__DATASET EXTRACT__.
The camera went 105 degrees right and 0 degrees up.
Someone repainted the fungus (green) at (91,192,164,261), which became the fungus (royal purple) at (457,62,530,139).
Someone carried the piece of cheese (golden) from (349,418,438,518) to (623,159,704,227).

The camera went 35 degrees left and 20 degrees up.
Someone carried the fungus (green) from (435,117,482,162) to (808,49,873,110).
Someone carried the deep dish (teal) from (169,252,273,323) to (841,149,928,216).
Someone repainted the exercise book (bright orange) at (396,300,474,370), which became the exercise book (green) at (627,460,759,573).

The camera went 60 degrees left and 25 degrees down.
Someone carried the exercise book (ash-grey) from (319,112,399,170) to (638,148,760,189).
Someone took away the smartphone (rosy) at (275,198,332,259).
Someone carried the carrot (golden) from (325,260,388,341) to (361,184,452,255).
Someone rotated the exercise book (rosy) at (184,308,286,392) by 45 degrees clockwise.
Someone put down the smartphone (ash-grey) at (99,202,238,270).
---
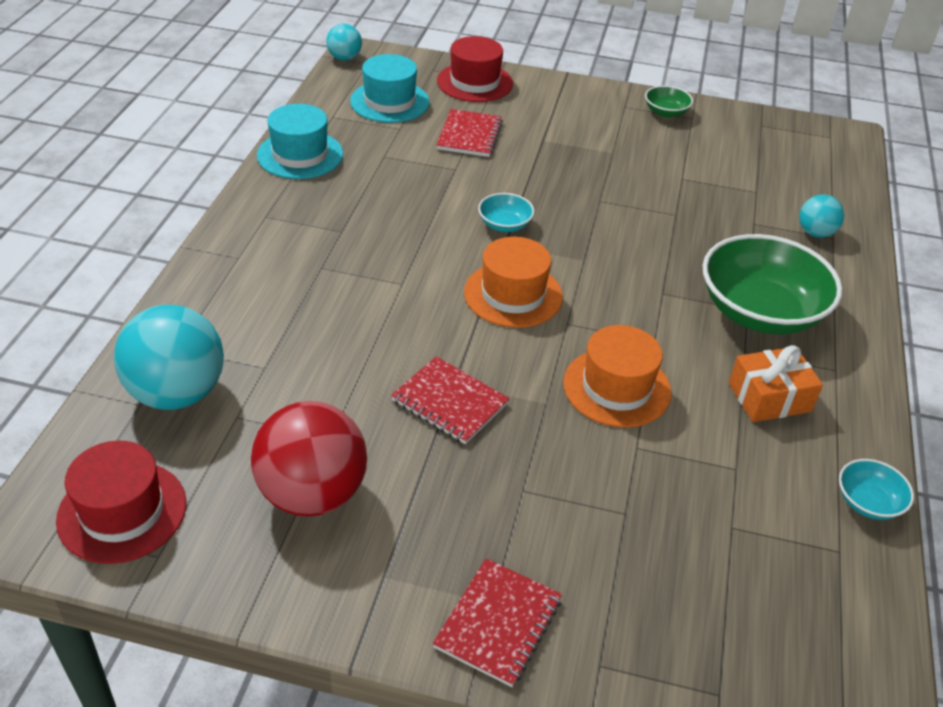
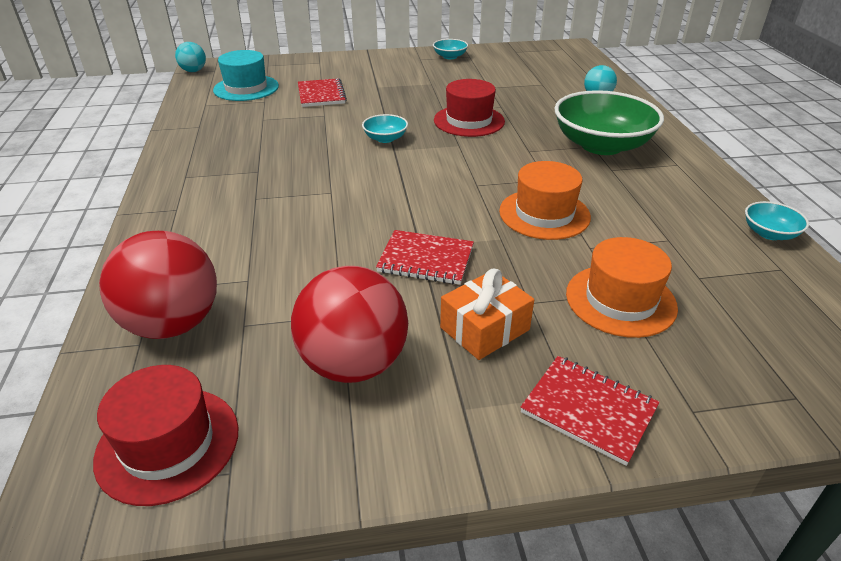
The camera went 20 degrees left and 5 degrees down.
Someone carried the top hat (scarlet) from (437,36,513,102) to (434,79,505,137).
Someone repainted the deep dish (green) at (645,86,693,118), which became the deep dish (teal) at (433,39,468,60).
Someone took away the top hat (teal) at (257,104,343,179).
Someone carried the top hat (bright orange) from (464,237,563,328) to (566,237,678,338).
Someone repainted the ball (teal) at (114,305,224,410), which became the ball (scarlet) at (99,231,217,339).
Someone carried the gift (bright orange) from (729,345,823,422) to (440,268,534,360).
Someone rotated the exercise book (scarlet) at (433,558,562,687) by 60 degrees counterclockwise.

__WHAT YOU HAVE TO DO__.
Within the data above, the span starting at the line containing "The camera went 105" and ending at the line containing "Someone repainted the fungus" is to be retyped exactly, with no other lines.

__ANSWER SECTION__.
The camera went 105 degrees right and 0 degrees up.
Someone repainted the fungus (green) at (91,192,164,261), which became the fungus (royal purple) at (457,62,530,139).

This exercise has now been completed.